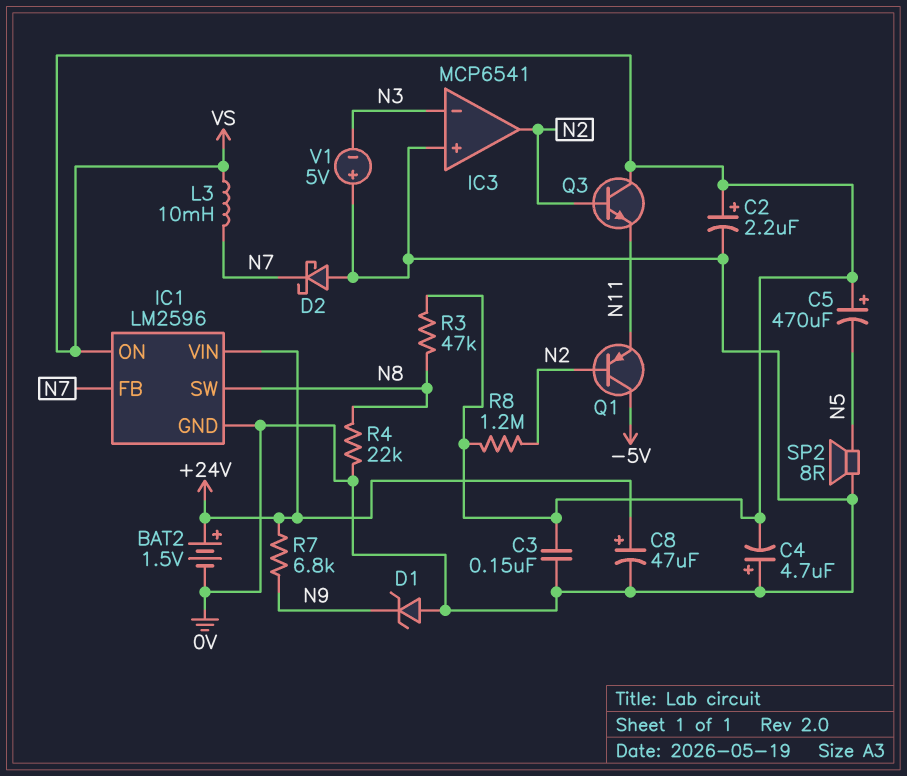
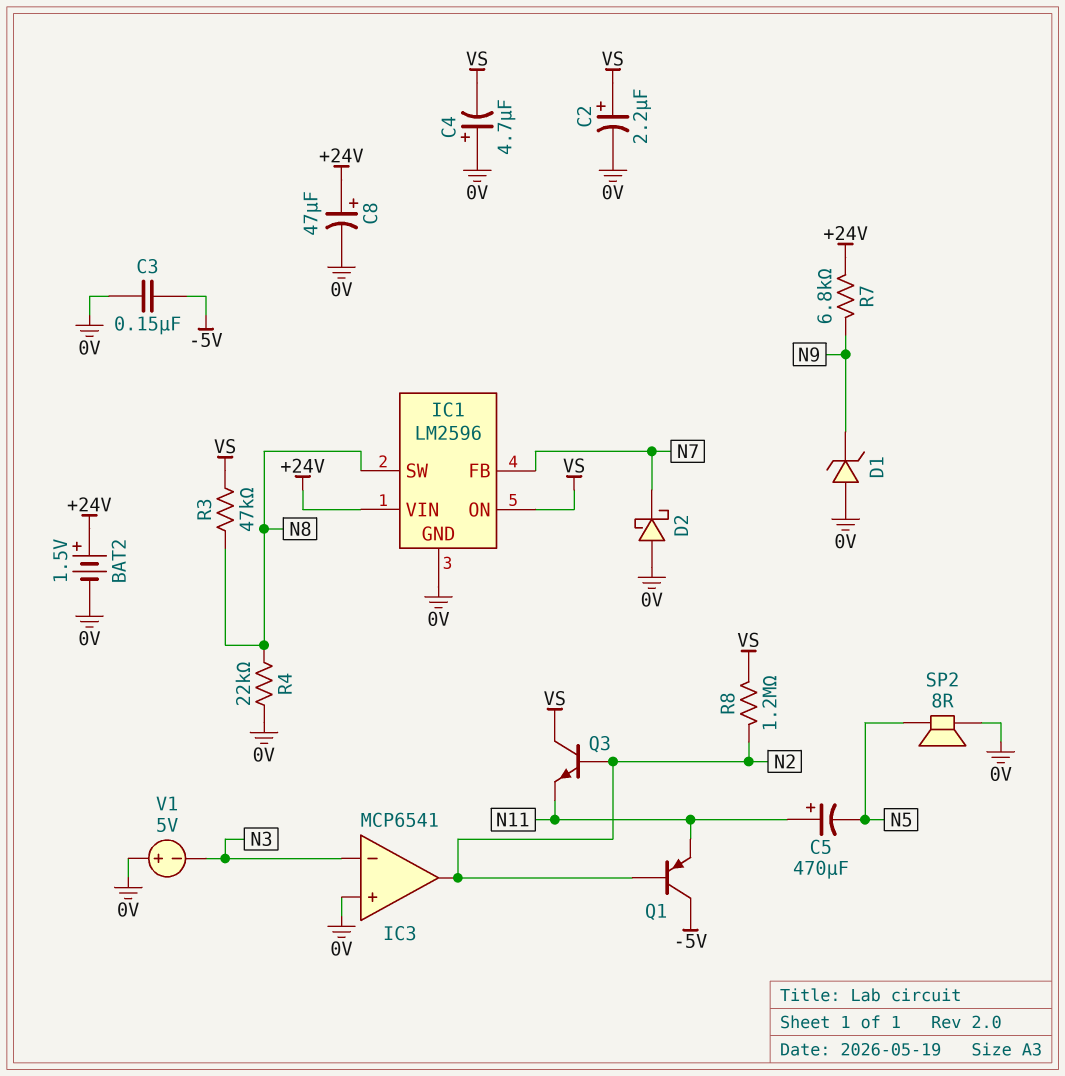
C3: 150nF (0V, VS) -> 150nF (-5V, 0V)
C5: 470uF (plus VS, minus N5) -> 470uF (plus N11, minus N5)
L3: 10mH (N7, VS) -> none

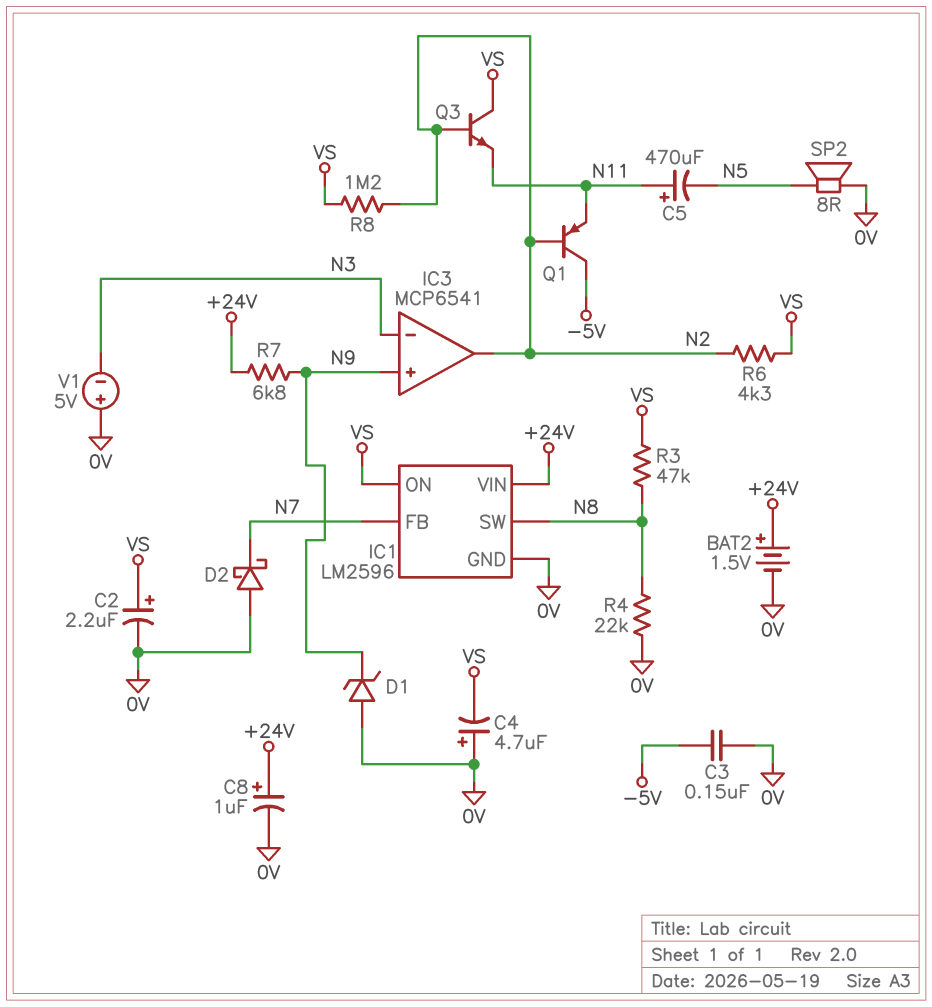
C8: 47uF (plus +24V, minus 0V) -> 1uF (plus +24V, minus 0V)
IC3 pin in+: 0V -> N9
R6: none -> 4.3k (N2, VS)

Task description:
Go through the entries and filter for lines holding the word "plus"; copy each match.

Answer box:
C5: 470uF (plus VS, minus N5) -> 470uF (plus N11, minus N5)
C8: 47uF (plus +24V, minus 0V) -> 1uF (plus +24V, minus 0V)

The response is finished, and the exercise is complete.